● What to produce
Repeat exactly the line that contains "RTC pin SQW: C14 -> B5" and every line after it, down to the last line of the entries below. Do not include pictures.

Before-and-after change data
----

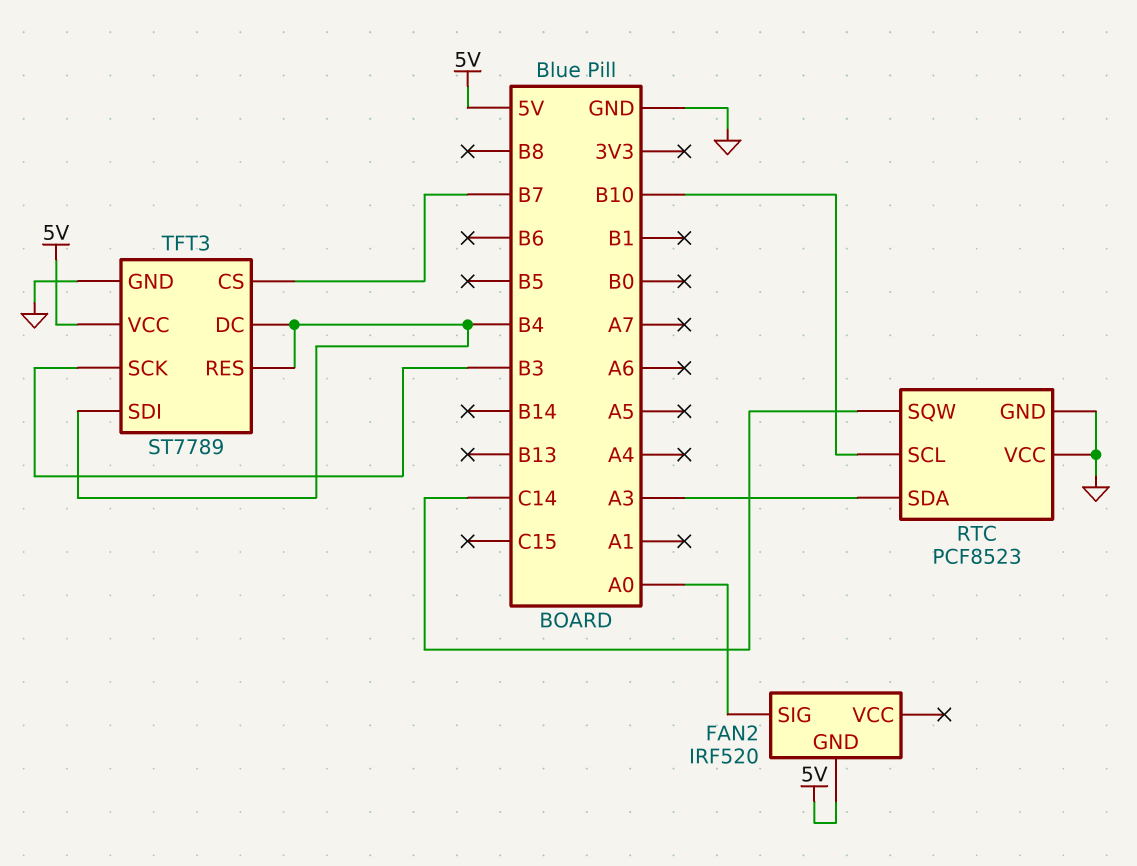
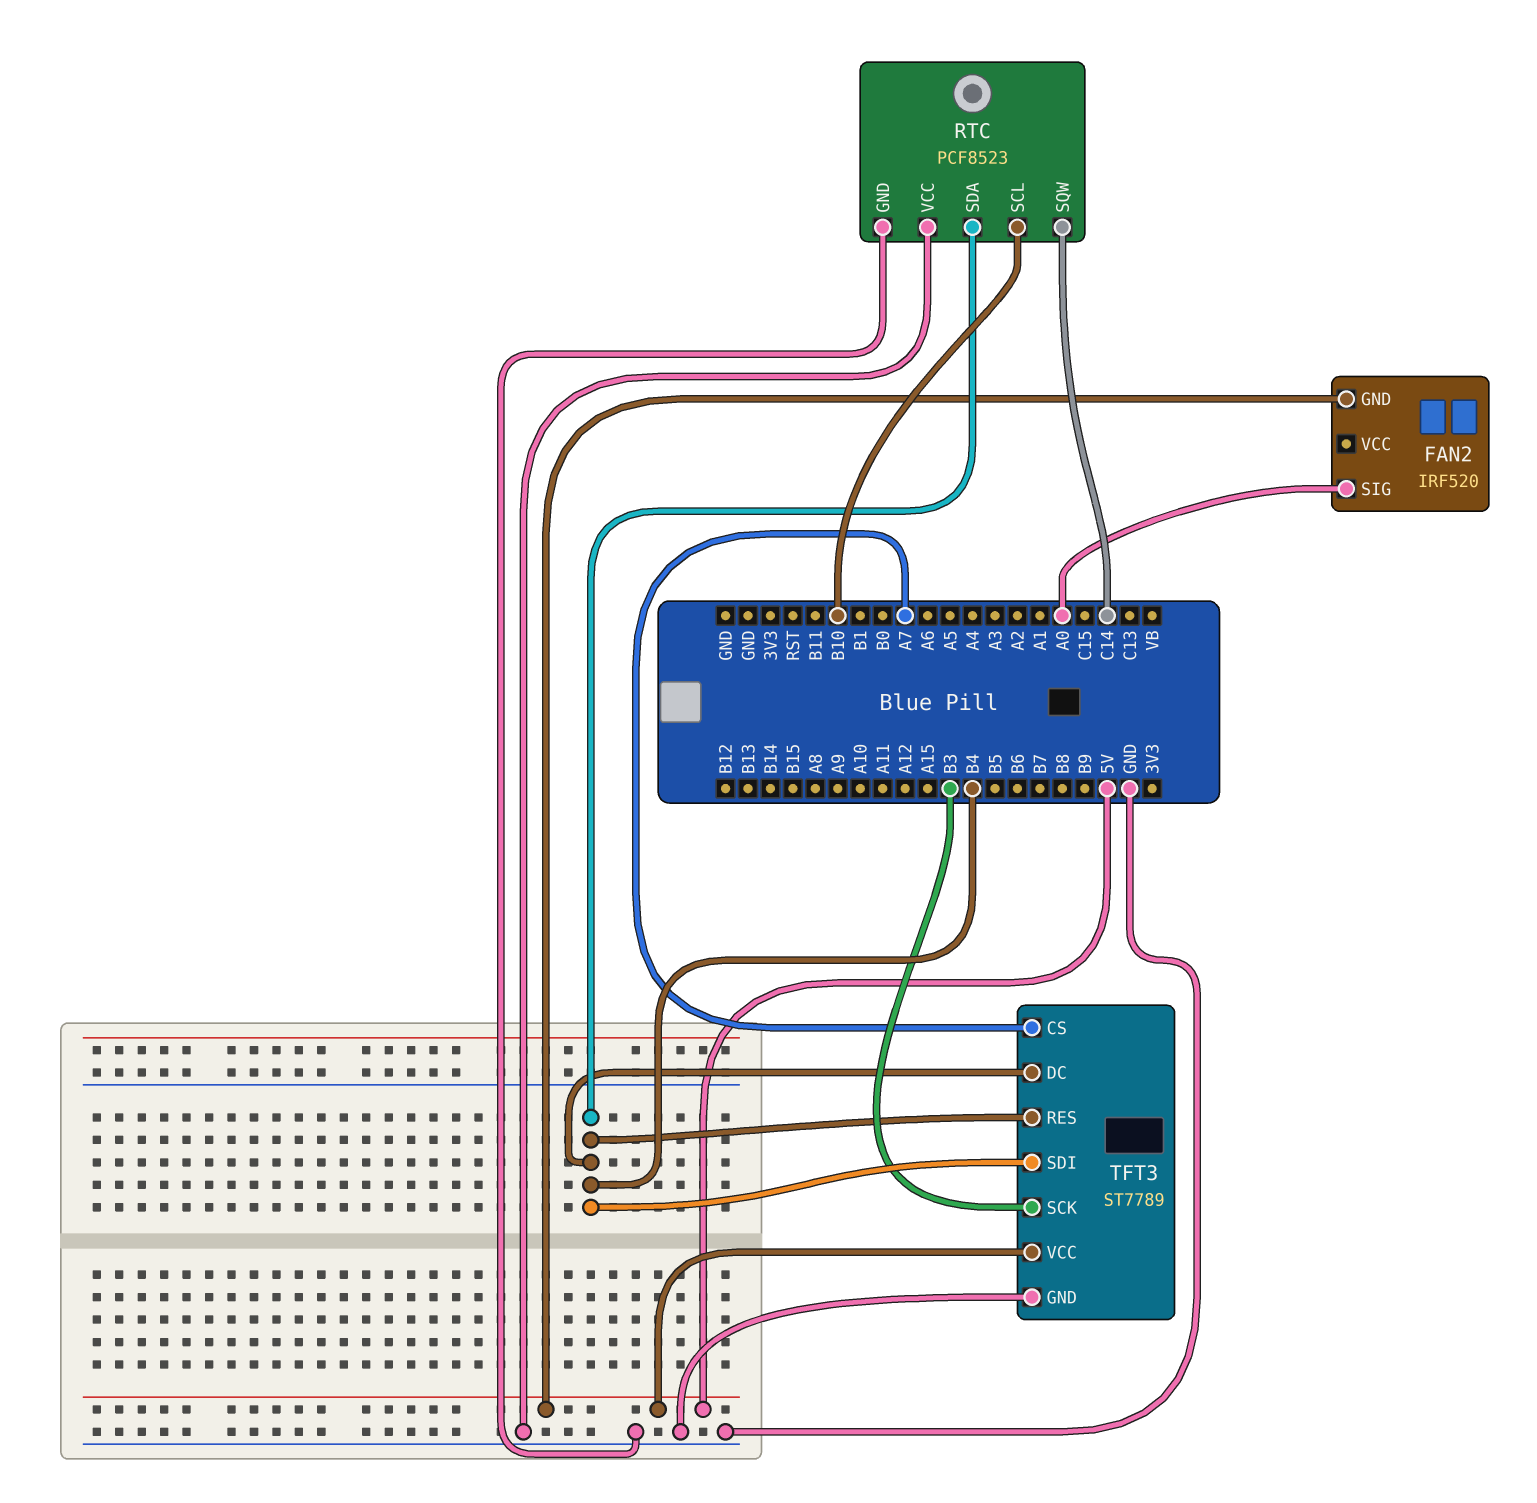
RTC pin SDA: A3 -> B4
TFT3 pin CS: B7 -> A7

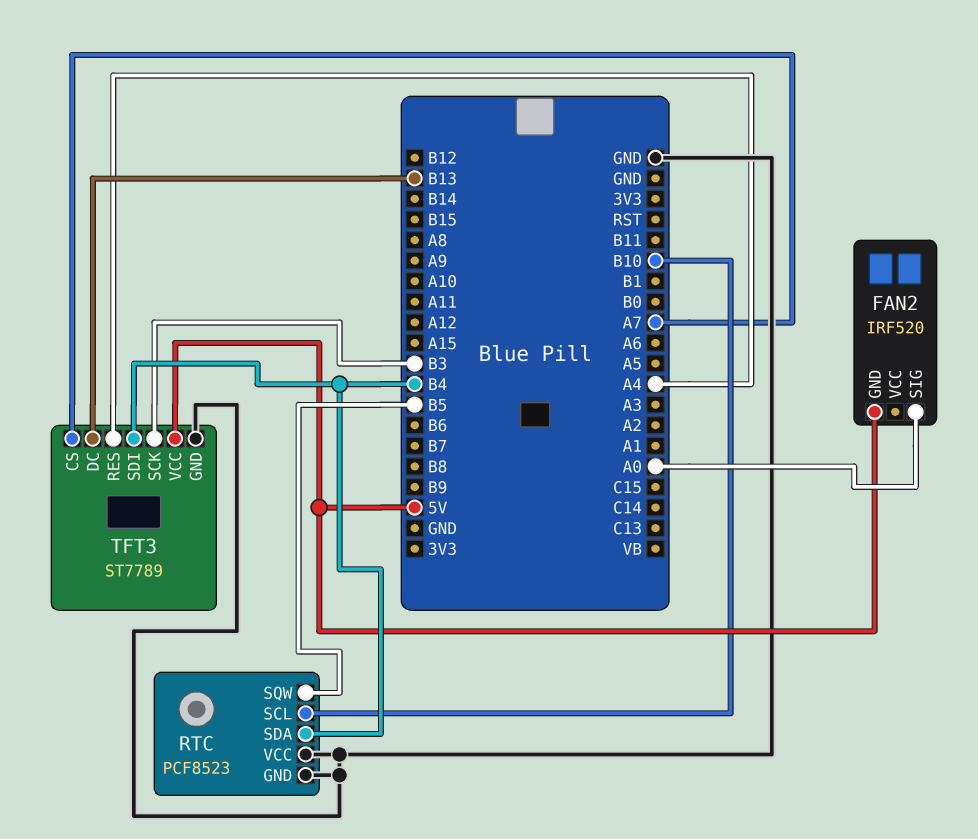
RTC pin SQW: C14 -> B5
TFT3 pin DC: B4 -> B13
TFT3 pin RES: B4 -> A4

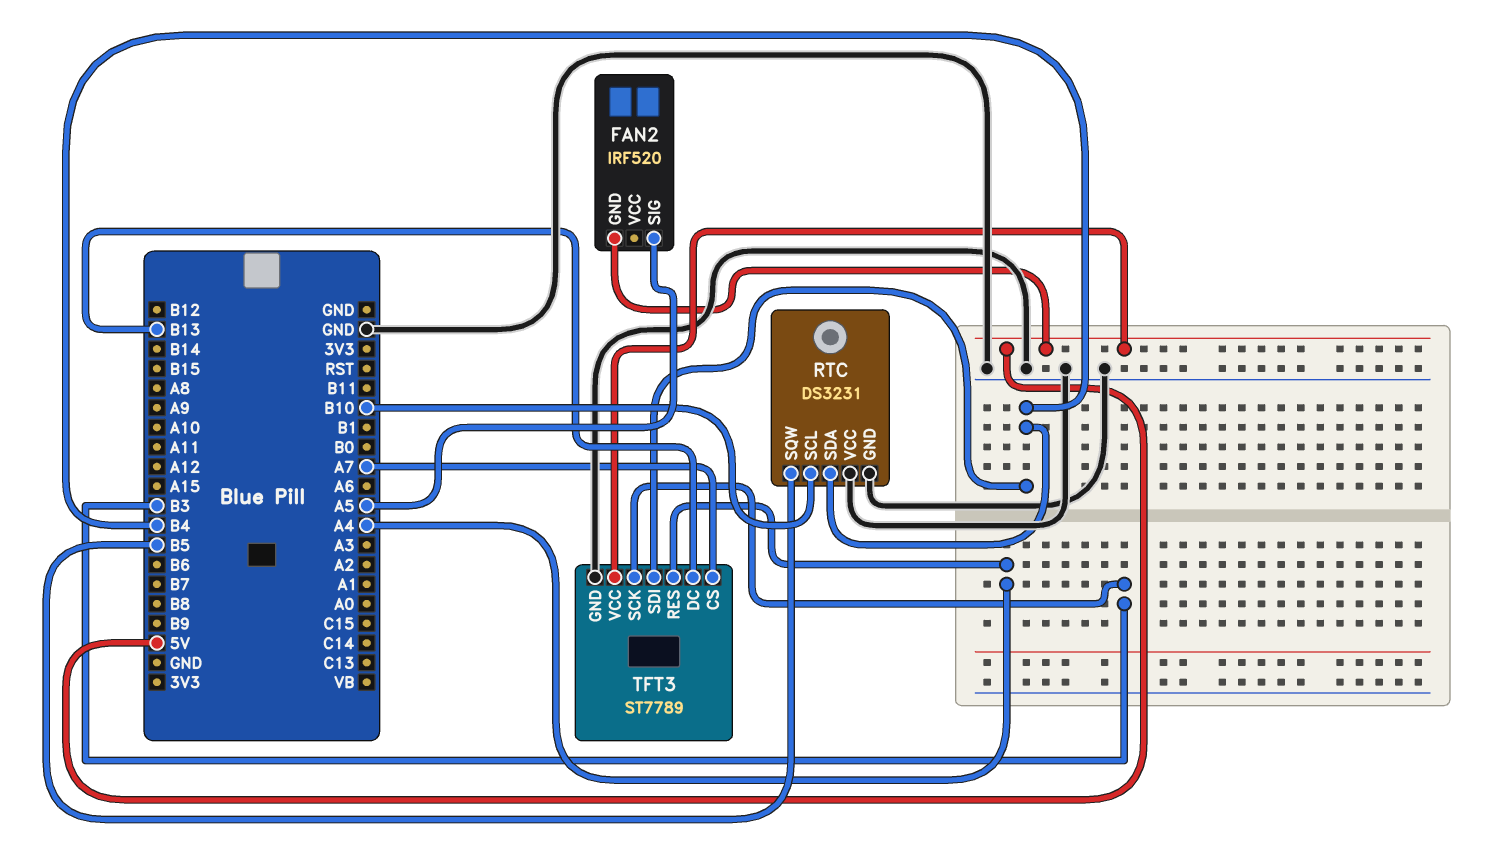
FAN2 pin SIG: A0 -> A5
RTC: PCF8523 -> DS3231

----

● Result
RTC pin SQW: C14 -> B5
TFT3 pin DC: B4 -> B13
TFT3 pin RES: B4 -> A4

FAN2 pin SIG: A0 -> A5
RTC: PCF8523 -> DS3231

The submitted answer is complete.